[Required action]: Wherever a line in the material contains the word "purple", copy that line.

[Source records]:

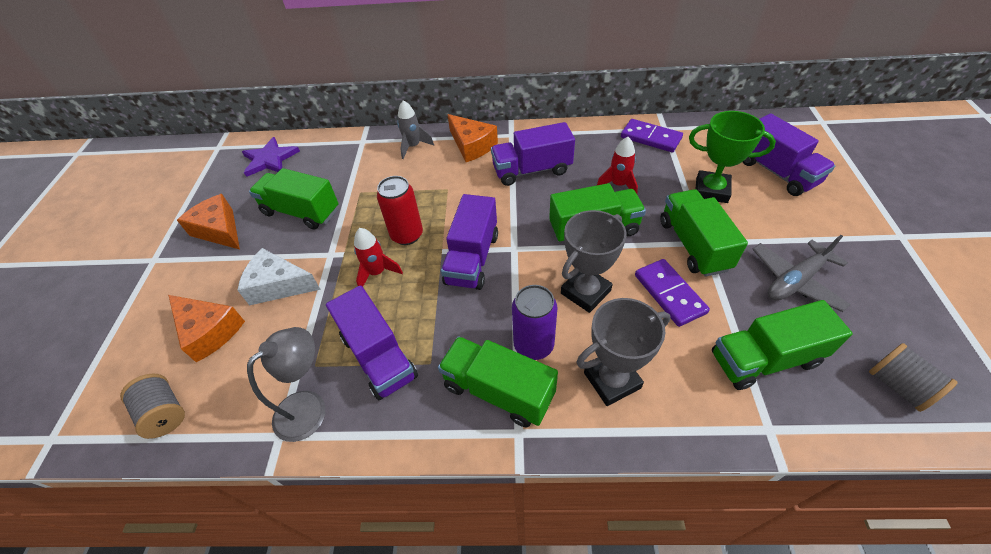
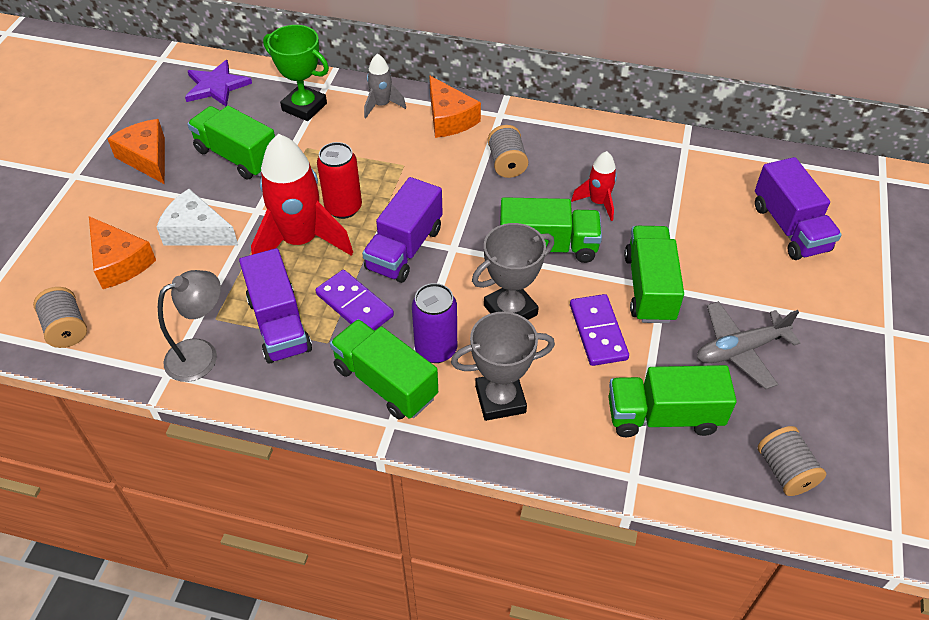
camera: 10 degrees right, 0 degrees up
(377, 273) = (300, 241): red rocket -> red rocket, size x1.97
(532, 170) = (507, 163): purple truck -> grey spool
(650, 138) = (662, 154): purple domino -> purple domino (355, 305)
(711, 190) = (701, 232): green trophy -> green trophy (304, 107)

[Completed exercise]:
(532, 170) = (507, 163): purple truck -> grey spool
(650, 138) = (662, 154): purple domino -> purple domino (355, 305)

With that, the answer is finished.